(Scene change data)
[Start of Attachment]
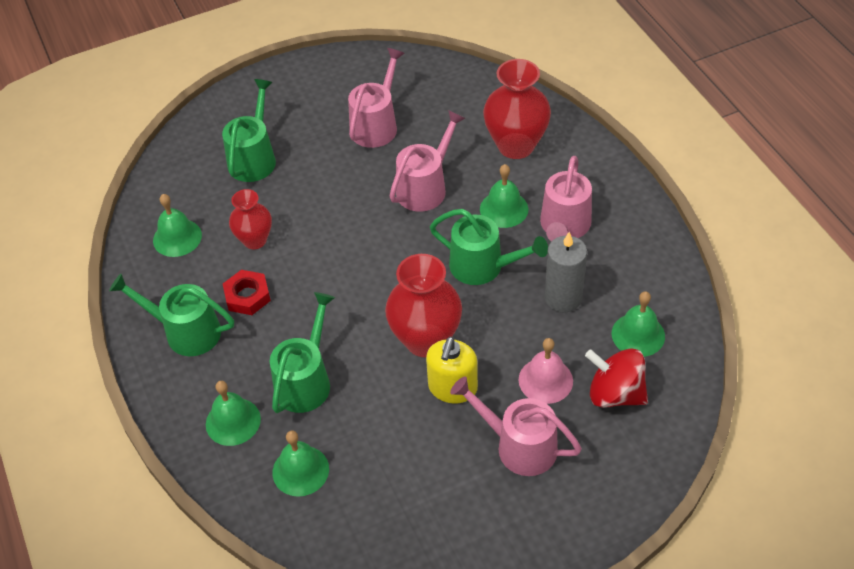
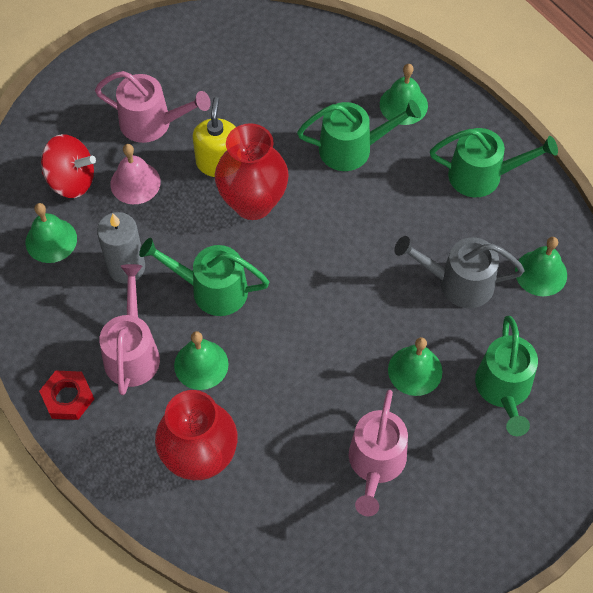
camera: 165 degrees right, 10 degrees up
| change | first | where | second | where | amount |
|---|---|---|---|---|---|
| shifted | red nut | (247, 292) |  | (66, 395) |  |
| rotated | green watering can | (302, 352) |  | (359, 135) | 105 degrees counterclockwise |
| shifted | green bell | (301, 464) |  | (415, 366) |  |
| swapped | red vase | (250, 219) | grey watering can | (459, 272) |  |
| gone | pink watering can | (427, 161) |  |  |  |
[End of Attachment]
* _Work to be completed_:
Every line in the data above that contains "degrees" needs to be copied.

* _Task output_:
camera: 165 degrees right, 10 degrees up
| rotated | green watering can | (302, 352) |  | (359, 135) | 105 degrees counterclockwise |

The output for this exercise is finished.